§ **Object matching data**:
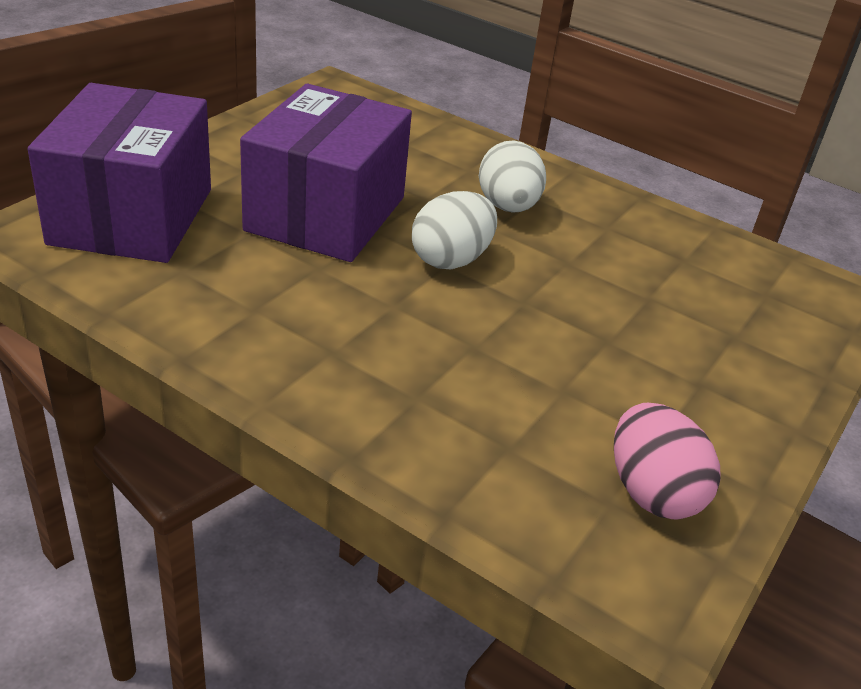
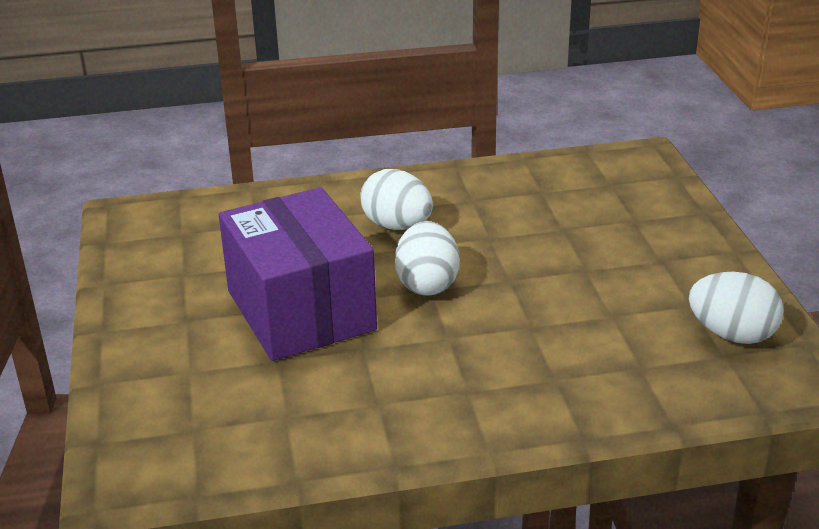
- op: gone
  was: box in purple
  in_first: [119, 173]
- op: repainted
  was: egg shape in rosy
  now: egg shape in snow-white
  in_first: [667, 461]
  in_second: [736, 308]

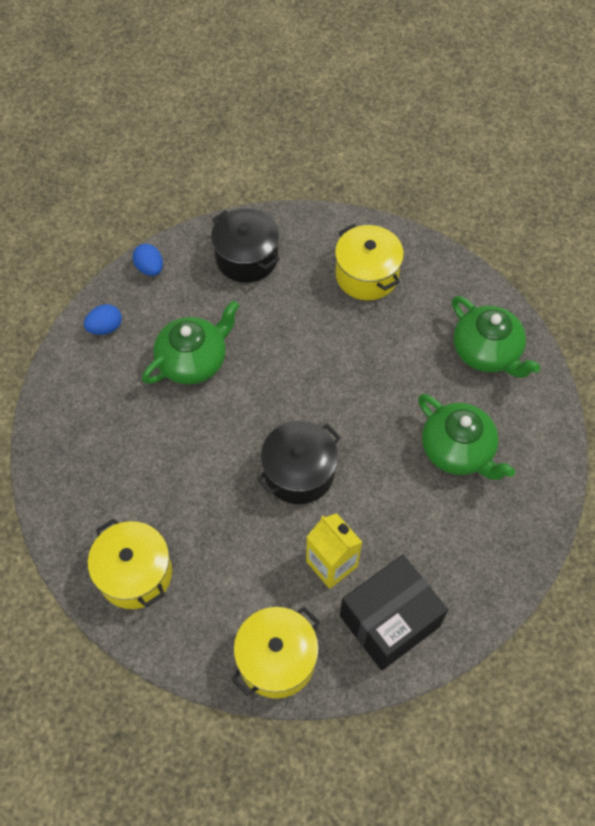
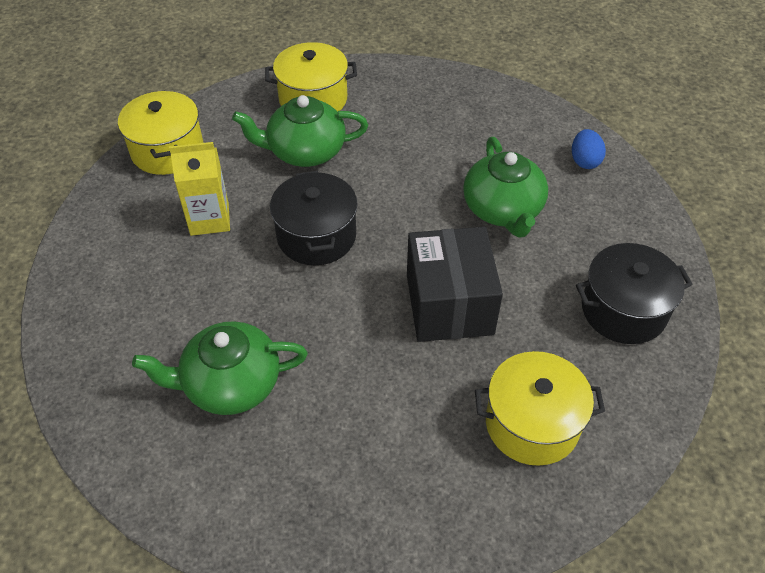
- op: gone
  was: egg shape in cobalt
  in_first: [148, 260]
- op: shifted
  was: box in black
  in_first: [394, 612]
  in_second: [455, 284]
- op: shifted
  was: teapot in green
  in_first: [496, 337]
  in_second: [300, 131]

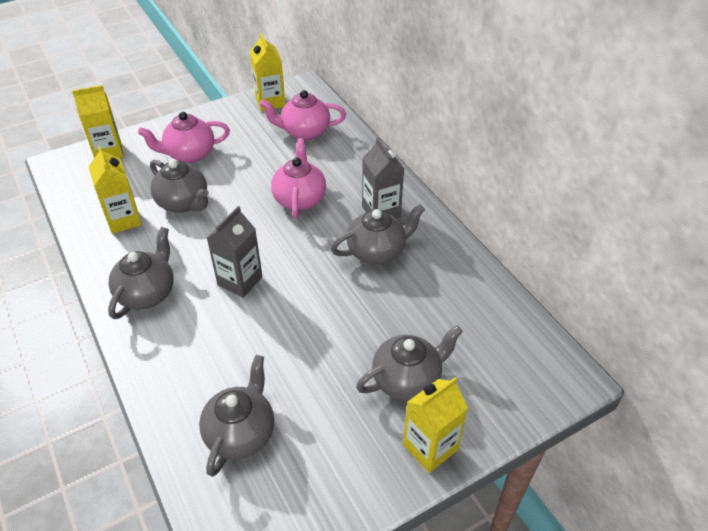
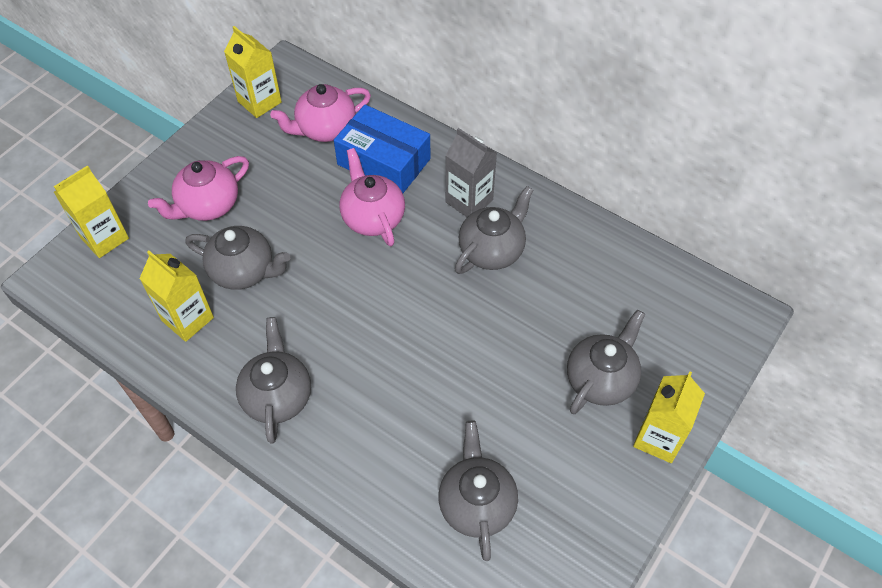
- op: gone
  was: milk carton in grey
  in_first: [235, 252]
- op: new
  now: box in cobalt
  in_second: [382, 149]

§ **THE TASK**: Could you restate every record above word for word, leaving the pictures out?

§ **RESPONSE AREA**:
- op: gone
  was: box in purple
  in_first: [119, 173]
- op: repainted
  was: egg shape in rosy
  now: egg shape in snow-white
  in_first: [667, 461]
  in_second: [736, 308]

- op: gone
  was: egg shape in cobalt
  in_first: [148, 260]
- op: shifted
  was: box in black
  in_first: [394, 612]
  in_second: [455, 284]
- op: shifted
  was: teapot in green
  in_first: [496, 337]
  in_second: [300, 131]

- op: gone
  was: milk carton in grey
  in_first: [235, 252]
- op: new
  now: box in cobalt
  in_second: [382, 149]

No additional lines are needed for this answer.